*Exercise aim:* Find the line with "camera: 120 degrees right, 5 degrees up" in the entries below. Repeat it, every following line, and the line with "(716, 352) = (324, 249): none -> yellow spoon", exactly and with nothing added.
# # # #
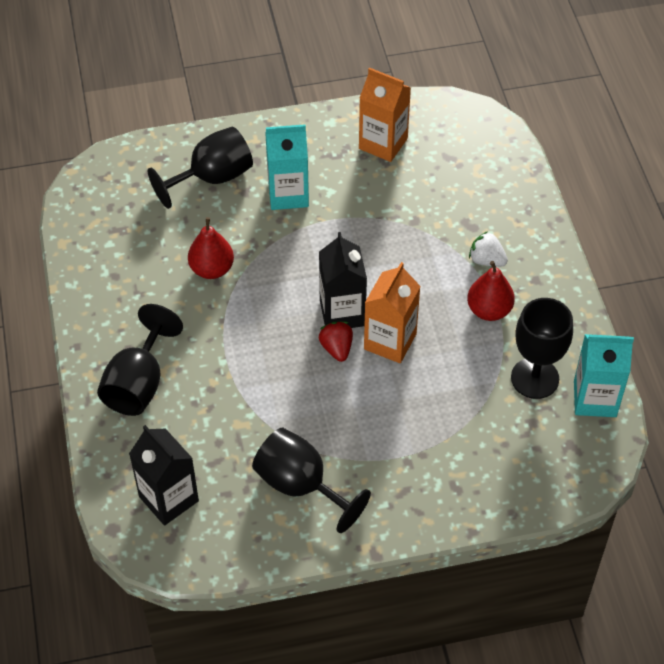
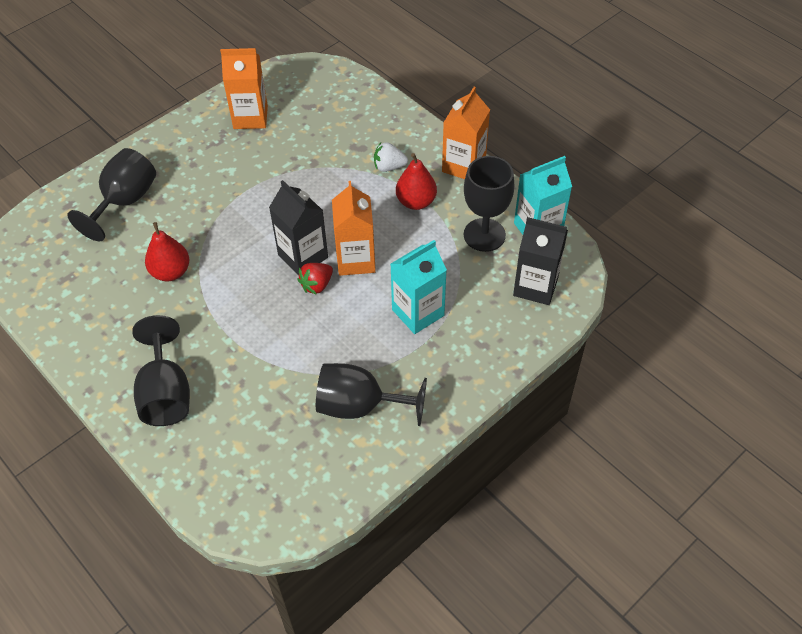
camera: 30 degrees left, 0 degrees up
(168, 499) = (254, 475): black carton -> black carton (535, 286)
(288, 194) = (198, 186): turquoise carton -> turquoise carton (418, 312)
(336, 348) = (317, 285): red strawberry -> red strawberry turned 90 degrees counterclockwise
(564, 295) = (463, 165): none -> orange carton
# # # #
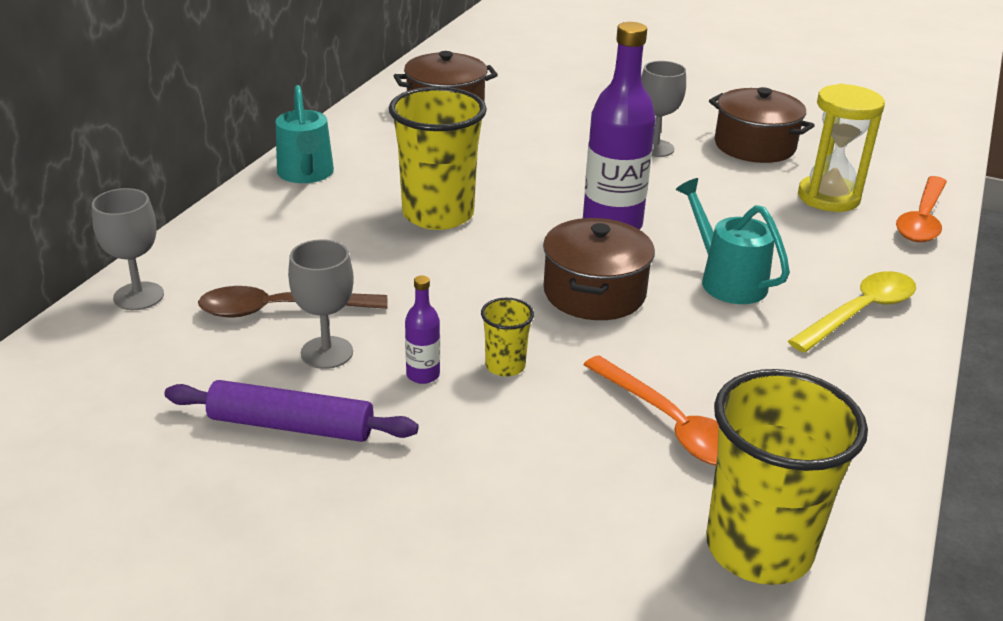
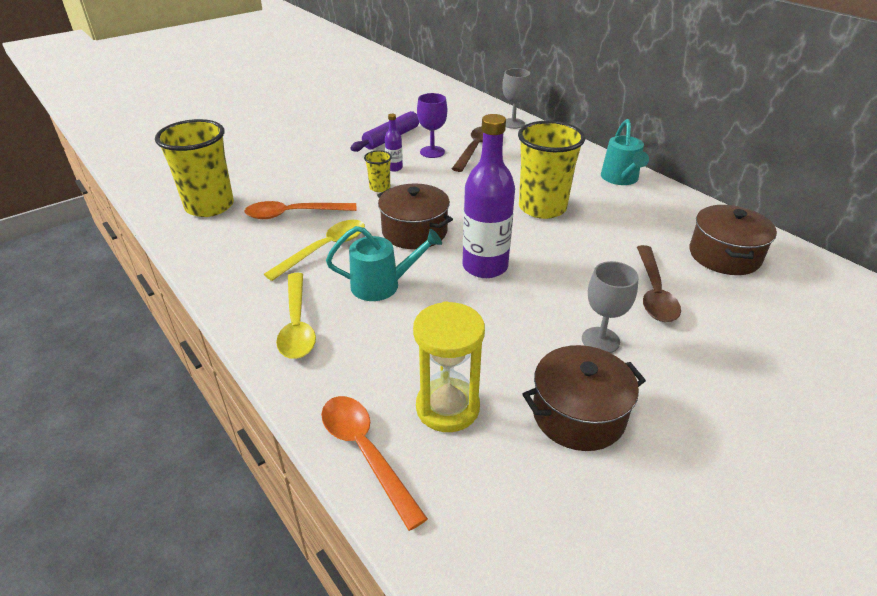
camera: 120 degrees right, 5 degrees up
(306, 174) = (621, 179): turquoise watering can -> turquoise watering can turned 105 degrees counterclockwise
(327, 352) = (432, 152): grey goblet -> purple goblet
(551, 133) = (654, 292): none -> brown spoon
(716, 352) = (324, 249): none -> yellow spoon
# # # #
*Response box:*
camera: 120 degrees right, 5 degrees up
(306, 174) = (621, 179): turquoise watering can -> turquoise watering can turned 105 degrees counterclockwise
(327, 352) = (432, 152): grey goblet -> purple goblet
(551, 133) = (654, 292): none -> brown spoon
(716, 352) = (324, 249): none -> yellow spoon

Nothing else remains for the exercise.